# Work request:
Pick every line from the data below that contains the string "black" and copy it.

# Listed entries:
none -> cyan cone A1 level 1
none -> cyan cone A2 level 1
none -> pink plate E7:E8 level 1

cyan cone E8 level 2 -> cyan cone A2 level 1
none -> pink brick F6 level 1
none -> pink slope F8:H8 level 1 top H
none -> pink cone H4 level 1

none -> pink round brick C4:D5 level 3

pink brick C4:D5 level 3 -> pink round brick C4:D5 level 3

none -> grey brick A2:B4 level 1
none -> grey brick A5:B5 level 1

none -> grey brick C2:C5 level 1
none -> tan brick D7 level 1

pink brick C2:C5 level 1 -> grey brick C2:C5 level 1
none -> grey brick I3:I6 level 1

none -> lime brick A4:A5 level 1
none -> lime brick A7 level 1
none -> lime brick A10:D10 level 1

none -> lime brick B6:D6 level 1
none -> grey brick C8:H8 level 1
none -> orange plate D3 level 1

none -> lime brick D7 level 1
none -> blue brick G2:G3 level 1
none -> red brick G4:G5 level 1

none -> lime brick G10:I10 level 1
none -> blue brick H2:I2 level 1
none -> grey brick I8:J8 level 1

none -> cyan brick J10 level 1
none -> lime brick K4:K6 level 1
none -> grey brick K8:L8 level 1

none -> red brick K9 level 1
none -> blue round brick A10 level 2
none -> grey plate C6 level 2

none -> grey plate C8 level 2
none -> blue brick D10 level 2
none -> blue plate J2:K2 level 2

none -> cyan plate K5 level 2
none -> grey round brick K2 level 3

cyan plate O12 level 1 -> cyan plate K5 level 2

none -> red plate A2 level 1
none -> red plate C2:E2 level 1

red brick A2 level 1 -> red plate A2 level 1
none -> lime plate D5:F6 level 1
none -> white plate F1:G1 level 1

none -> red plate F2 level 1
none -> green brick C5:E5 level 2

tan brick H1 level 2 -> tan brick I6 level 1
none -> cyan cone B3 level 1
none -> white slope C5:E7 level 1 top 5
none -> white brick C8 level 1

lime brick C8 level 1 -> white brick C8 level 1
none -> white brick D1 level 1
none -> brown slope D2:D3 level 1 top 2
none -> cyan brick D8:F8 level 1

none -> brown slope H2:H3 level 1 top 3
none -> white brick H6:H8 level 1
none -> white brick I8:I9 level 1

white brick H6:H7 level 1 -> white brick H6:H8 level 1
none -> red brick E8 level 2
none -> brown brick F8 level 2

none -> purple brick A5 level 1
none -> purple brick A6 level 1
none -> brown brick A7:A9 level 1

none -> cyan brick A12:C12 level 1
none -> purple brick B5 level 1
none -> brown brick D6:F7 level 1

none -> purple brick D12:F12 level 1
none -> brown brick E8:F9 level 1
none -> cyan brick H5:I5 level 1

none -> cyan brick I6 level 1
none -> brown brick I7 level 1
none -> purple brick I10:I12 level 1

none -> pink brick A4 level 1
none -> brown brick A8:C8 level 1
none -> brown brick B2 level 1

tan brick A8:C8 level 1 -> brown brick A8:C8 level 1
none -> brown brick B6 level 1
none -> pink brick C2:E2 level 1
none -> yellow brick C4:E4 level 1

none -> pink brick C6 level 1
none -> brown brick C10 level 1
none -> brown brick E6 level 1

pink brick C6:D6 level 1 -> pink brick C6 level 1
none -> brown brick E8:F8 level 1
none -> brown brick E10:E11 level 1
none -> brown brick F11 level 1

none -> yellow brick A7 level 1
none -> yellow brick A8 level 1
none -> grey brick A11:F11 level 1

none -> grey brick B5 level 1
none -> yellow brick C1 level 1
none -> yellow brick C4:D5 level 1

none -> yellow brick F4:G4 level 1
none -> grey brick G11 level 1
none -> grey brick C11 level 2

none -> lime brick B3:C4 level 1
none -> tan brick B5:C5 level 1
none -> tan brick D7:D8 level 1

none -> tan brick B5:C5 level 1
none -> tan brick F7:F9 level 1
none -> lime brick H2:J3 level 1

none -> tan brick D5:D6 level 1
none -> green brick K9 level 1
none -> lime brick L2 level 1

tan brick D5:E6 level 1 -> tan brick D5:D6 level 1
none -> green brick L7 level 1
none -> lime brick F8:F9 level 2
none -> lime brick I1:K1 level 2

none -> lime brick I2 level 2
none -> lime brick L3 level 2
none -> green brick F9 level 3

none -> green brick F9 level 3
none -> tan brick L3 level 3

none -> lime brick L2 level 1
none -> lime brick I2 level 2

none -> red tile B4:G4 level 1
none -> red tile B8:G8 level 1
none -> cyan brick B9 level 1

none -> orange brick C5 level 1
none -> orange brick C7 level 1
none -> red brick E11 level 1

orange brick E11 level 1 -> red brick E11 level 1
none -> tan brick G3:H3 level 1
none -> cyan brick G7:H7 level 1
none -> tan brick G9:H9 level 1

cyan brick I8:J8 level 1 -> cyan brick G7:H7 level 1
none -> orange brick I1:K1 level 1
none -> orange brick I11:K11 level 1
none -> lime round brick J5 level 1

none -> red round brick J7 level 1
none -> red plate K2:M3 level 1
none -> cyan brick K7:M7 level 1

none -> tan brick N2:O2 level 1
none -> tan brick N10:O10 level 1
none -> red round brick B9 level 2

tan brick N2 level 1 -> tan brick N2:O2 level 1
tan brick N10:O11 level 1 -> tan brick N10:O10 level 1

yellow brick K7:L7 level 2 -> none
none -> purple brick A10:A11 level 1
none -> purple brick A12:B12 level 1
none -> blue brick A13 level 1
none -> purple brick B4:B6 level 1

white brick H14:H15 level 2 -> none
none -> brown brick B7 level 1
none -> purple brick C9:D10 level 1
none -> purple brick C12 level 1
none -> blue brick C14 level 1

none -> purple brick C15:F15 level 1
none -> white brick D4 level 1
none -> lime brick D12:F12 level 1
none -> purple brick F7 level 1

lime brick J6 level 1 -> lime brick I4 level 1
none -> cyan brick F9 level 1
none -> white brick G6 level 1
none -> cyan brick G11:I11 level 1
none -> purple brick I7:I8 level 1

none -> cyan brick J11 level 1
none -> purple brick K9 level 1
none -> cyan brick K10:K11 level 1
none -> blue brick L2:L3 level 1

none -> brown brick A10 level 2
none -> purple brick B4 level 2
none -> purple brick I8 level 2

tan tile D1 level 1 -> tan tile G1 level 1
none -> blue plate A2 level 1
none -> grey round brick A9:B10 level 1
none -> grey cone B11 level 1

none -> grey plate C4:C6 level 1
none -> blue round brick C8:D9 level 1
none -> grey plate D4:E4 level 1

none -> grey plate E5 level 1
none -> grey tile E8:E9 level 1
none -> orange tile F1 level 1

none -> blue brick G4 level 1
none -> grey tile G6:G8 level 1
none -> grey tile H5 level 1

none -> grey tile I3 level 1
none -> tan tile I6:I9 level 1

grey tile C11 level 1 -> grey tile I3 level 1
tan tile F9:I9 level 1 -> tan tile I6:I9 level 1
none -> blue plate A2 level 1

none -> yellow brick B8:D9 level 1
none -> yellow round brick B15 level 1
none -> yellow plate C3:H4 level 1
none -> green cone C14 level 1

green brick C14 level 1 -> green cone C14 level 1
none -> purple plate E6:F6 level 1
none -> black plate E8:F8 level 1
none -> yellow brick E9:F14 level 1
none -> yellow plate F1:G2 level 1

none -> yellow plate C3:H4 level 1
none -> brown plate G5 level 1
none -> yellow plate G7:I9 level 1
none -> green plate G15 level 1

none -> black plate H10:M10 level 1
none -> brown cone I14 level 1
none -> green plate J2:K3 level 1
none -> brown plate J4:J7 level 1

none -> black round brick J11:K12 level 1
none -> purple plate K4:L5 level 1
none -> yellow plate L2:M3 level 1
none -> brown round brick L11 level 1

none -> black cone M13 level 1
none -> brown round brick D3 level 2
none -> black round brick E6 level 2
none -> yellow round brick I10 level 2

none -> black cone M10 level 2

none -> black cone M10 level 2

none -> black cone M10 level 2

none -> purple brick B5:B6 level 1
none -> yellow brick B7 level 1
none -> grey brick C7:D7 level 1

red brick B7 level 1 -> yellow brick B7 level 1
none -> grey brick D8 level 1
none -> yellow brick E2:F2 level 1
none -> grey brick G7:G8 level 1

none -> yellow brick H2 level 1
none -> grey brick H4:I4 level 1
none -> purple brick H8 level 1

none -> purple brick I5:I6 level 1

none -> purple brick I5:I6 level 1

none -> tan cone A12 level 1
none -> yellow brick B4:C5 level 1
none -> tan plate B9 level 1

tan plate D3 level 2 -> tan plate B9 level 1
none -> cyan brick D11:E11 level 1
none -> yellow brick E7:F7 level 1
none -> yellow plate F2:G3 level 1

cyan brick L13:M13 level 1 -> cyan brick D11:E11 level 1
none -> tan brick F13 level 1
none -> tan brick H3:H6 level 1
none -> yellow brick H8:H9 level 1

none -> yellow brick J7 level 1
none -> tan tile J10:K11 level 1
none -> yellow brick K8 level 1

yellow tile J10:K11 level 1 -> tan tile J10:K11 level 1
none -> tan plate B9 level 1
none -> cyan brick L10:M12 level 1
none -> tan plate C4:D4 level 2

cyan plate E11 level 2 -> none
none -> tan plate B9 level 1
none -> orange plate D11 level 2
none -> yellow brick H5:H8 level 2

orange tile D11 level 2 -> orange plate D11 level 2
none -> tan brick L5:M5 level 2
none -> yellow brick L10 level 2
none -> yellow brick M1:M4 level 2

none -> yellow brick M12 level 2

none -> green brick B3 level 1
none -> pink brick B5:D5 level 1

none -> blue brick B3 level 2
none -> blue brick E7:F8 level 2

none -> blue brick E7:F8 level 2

# Output:
none -> black plate E8:F8 level 1
none -> black plate H10:M10 level 1
none -> black round brick J11:K12 level 1
none -> black cone M13 level 1
none -> black round brick E6 level 2
none -> black cone M10 level 2
none -> black cone M10 level 2
none -> black cone M10 level 2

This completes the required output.